Change detection data
================

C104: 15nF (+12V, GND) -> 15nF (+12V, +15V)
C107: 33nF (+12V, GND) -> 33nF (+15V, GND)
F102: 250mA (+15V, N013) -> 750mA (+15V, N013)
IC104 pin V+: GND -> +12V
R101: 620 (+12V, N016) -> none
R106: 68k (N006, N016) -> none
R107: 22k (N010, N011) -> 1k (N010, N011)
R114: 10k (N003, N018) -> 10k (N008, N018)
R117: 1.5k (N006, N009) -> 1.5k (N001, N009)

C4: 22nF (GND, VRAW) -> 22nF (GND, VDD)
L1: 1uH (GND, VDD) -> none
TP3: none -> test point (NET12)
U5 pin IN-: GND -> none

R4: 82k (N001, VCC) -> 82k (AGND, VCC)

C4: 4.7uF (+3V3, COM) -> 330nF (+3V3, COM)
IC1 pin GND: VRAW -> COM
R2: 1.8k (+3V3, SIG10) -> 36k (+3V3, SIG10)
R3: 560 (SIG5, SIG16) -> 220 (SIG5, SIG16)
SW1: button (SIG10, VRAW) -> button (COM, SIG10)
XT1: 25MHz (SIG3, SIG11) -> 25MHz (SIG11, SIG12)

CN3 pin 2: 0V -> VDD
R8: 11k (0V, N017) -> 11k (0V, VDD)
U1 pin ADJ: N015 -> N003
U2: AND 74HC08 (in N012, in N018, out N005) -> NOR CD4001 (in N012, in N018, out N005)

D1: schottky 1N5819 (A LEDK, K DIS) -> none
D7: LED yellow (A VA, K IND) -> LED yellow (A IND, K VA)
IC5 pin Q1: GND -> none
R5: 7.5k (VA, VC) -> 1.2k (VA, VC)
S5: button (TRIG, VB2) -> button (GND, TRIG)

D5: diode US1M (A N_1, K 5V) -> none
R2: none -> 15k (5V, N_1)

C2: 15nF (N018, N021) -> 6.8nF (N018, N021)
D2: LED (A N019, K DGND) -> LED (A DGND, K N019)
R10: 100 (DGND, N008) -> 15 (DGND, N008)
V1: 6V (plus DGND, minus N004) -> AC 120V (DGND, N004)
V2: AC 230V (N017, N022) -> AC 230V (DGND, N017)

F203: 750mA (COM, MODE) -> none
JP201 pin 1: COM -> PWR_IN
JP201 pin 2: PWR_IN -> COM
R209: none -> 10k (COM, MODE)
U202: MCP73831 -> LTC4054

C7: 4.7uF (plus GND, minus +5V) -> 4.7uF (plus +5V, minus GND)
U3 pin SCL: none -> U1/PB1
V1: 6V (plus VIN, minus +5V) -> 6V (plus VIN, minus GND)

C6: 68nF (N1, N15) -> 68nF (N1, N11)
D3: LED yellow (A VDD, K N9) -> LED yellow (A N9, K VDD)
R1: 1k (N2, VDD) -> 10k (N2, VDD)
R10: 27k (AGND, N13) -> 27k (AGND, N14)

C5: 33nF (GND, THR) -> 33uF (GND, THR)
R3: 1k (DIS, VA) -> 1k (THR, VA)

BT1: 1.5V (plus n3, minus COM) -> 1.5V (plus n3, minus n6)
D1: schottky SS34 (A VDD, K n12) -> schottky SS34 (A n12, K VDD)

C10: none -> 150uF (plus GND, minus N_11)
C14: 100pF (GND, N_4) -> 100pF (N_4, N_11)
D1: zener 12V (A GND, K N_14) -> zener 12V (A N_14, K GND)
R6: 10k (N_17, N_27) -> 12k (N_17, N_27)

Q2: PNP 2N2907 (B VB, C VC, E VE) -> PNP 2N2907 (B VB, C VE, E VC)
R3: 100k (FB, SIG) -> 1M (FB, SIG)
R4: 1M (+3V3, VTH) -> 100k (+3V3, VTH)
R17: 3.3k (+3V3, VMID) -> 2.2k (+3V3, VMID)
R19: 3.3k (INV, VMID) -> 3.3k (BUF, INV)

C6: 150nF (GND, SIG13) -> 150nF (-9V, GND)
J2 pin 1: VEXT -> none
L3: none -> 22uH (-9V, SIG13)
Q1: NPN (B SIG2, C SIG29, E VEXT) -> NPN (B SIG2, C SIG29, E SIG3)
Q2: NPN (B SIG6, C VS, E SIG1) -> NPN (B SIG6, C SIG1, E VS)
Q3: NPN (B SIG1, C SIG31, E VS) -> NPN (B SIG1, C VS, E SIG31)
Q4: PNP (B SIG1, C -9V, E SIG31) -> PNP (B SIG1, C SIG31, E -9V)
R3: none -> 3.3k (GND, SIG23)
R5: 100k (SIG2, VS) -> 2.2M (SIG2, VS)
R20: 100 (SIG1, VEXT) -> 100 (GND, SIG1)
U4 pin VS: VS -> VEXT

================

» Problem to work on
Which lines of the entries above contain the word "DGND"? Copy each of them.

» Completed exercise
D2: LED (A N019, K DGND) -> LED (A DGND, K N019)
R10: 100 (DGND, N008) -> 15 (DGND, N008)
V1: 6V (plus DGND, minus N004) -> AC 120V (DGND, N004)
V2: AC 230V (N017, N022) -> AC 230V (DGND, N017)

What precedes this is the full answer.